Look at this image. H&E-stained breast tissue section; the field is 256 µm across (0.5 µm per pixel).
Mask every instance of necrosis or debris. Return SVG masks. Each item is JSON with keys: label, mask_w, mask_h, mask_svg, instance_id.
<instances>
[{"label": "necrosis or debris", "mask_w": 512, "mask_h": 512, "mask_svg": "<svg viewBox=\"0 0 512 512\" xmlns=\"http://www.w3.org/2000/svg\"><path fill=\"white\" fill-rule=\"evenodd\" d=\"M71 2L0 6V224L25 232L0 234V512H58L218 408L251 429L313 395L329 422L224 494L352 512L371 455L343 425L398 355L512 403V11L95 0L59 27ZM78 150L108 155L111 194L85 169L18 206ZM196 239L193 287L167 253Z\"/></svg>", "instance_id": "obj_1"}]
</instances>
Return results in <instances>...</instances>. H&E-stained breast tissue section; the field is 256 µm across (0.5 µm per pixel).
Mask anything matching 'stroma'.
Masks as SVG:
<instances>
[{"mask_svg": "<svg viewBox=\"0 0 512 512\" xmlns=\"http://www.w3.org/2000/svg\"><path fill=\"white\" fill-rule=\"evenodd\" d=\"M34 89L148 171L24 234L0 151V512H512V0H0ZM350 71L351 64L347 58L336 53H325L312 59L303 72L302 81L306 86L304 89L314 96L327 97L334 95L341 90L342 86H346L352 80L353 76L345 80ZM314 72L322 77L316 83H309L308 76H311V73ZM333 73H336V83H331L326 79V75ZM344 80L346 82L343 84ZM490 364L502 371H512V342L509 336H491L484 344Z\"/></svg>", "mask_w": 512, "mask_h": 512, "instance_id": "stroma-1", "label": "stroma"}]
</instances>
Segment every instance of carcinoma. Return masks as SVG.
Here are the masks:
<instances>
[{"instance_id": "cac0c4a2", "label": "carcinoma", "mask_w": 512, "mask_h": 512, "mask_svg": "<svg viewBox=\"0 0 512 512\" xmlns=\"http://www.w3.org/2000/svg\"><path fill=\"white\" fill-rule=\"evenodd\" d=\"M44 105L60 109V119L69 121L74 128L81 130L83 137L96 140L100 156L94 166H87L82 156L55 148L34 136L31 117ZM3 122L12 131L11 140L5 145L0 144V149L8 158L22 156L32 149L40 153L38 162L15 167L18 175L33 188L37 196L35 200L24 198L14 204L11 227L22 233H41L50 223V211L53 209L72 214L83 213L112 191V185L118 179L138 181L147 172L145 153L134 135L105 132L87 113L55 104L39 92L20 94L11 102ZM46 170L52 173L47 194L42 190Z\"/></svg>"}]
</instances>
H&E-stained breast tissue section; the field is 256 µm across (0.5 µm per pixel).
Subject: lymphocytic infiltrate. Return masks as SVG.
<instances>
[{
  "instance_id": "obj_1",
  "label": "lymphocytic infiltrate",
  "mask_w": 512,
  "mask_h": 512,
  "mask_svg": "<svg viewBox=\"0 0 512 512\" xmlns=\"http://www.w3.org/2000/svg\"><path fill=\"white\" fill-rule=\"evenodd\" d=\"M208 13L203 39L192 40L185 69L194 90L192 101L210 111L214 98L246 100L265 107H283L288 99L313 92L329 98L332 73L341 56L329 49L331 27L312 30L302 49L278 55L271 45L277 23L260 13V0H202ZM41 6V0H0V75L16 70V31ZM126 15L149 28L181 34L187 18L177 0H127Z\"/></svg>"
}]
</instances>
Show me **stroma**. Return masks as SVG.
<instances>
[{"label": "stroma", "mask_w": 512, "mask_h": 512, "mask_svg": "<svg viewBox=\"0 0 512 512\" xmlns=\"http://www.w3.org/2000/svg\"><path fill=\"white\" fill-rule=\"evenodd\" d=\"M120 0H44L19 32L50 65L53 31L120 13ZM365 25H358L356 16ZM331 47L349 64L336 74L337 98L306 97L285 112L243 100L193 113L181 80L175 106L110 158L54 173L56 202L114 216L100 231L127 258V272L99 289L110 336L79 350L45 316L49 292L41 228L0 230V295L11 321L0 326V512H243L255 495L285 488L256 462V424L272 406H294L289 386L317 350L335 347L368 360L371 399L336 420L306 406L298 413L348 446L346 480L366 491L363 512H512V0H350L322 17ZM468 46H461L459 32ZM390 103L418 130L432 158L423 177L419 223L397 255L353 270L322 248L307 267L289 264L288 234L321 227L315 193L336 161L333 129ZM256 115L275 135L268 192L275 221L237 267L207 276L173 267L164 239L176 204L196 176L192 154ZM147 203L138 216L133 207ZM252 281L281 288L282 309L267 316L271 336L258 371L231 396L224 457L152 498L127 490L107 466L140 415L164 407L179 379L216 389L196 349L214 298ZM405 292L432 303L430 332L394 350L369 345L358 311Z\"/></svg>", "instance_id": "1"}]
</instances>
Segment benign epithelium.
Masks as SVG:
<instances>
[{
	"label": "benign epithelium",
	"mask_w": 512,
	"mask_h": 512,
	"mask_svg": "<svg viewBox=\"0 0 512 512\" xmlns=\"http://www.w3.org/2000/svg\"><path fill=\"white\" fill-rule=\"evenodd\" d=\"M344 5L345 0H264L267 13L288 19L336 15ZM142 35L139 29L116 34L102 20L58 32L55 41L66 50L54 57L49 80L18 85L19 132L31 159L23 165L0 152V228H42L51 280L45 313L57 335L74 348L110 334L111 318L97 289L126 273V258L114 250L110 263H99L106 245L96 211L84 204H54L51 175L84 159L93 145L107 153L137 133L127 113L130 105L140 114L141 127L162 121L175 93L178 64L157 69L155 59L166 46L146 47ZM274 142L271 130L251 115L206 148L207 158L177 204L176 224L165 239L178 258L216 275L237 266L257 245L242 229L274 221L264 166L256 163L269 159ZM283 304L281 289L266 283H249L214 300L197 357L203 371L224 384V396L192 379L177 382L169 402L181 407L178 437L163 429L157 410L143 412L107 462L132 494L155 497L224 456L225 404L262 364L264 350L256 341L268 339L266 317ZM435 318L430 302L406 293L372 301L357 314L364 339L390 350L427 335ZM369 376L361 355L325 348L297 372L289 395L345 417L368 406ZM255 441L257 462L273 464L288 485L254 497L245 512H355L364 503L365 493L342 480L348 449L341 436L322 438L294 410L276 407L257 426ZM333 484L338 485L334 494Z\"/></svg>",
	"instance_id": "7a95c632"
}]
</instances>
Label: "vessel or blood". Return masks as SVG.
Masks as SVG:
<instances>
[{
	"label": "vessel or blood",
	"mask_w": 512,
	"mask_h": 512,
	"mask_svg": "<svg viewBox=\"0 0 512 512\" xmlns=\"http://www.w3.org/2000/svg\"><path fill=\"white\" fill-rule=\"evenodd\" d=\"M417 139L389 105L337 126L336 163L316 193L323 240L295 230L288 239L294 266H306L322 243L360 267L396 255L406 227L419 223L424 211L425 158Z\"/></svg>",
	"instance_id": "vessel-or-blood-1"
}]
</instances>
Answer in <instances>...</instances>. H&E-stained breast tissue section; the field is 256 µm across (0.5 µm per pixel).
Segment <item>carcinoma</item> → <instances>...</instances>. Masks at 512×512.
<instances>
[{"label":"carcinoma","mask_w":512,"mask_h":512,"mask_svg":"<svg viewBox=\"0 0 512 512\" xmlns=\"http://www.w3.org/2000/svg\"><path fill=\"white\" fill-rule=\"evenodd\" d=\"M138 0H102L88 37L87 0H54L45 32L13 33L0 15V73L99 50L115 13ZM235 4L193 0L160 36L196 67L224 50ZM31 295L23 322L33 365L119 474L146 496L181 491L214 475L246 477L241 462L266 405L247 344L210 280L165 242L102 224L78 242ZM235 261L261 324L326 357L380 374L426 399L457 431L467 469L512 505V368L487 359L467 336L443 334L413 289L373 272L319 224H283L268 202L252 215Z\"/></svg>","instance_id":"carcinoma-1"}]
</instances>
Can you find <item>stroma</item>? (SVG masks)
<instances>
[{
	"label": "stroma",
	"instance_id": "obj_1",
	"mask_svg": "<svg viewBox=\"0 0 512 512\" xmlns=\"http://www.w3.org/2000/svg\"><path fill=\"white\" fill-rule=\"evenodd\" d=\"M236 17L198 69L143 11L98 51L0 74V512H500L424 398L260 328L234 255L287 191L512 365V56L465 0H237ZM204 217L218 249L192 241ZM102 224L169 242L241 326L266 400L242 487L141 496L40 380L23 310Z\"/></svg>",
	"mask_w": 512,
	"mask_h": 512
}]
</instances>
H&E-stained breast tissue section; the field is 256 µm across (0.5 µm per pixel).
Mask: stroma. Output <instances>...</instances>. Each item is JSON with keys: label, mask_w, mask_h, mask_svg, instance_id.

****************

**Given request**
Repeat only the stretch of lines that opens with the line containing "Can you find <item>stroma</item>? (SVG masks)" and closes with the final line of the entries, both included, exactly as written.

**Answer to the exercise**
Can you find <item>stroma</item>? (SVG masks)
<instances>
[{
	"label": "stroma",
	"instance_id": "obj_1",
	"mask_svg": "<svg viewBox=\"0 0 512 512\" xmlns=\"http://www.w3.org/2000/svg\"><path fill=\"white\" fill-rule=\"evenodd\" d=\"M236 17L198 69L143 11L98 51L0 74V512H500L424 398L260 328L234 255L287 191L512 365V56L465 0H237ZM204 217L218 249L192 241ZM102 224L169 242L241 326L266 400L242 487L141 496L40 380L23 310Z\"/></svg>",
	"mask_w": 512,
	"mask_h": 512
}]
</instances>
H&E-stained breast tissue section; the field is 256 µm across (0.5 µm per pixel).
Mask: stroma. Output <instances>...</instances>. Each item is JSON with keys: label, mask_w, mask_h, mask_svg, instance_id.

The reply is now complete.